§ **WHAT IS REQUIRED**: Send back the entries exactly as they were given.

======== THE RECORDS

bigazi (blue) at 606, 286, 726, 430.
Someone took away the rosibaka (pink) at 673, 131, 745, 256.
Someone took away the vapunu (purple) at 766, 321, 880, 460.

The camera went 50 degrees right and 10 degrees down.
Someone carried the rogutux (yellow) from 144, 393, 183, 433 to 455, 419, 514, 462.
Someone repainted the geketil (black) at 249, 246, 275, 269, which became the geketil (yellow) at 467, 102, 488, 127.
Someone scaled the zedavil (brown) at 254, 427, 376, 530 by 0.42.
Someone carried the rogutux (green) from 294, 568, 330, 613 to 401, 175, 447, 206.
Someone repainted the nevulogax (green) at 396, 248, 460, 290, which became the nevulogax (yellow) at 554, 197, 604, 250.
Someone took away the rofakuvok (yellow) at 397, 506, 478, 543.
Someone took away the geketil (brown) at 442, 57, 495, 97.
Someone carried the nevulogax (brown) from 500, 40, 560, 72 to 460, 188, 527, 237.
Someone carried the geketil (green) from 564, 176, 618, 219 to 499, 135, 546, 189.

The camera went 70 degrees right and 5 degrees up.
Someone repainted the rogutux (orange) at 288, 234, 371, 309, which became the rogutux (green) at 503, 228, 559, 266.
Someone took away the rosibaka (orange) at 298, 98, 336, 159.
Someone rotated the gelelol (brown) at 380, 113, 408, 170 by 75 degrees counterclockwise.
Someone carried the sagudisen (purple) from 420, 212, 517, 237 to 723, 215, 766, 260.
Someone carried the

================

§ **RESULT**:
bigazi (blue) at 606, 286, 726, 430.
Someone took away the rosibaka (pink) at 673, 131, 745, 256.
Someone took away the vapunu (purple) at 766, 321, 880, 460.

The camera went 50 degrees right and 10 degrees down.
Someone carried the rogutux (yellow) from 144, 393, 183, 433 to 455, 419, 514, 462.
Someone repainted the geketil (black) at 249, 246, 275, 269, which became the geketil (yellow) at 467, 102, 488, 127.
Someone scaled the zedavil (brown) at 254, 427, 376, 530 by 0.42.
Someone carried the rogutux (green) from 294, 568, 330, 613 to 401, 175, 447, 206.
Someone repainted the nevulogax (green) at 396, 248, 460, 290, which became the nevulogax (yellow) at 554, 197, 604, 250.
Someone took away the rofakuvok (yellow) at 397, 506, 478, 543.
Someone took away the geketil (brown) at 442, 57, 495, 97.
Someone carried the nevulogax (brown) from 500, 40, 560, 72 to 460, 188, 527, 237.
Someone carried the geketil (green) from 564, 176, 618, 219 to 499, 135, 546, 189.

The camera went 70 degrees right and 5 degrees up.
Someone repainted the rogutux (orange) at 288, 234, 371, 309, which became the rogutux (green) at 503, 228, 559, 266.
Someone took away the rosibaka (orange) at 298, 98, 336, 159.
Someone rotated the gelelol (brown) at 380, 113, 408, 170 by 75 degrees counterclockwise.
Someone carried the sagudisen (purple) from 420, 212, 517, 237 to 723, 215, 766, 260.
Someone carried the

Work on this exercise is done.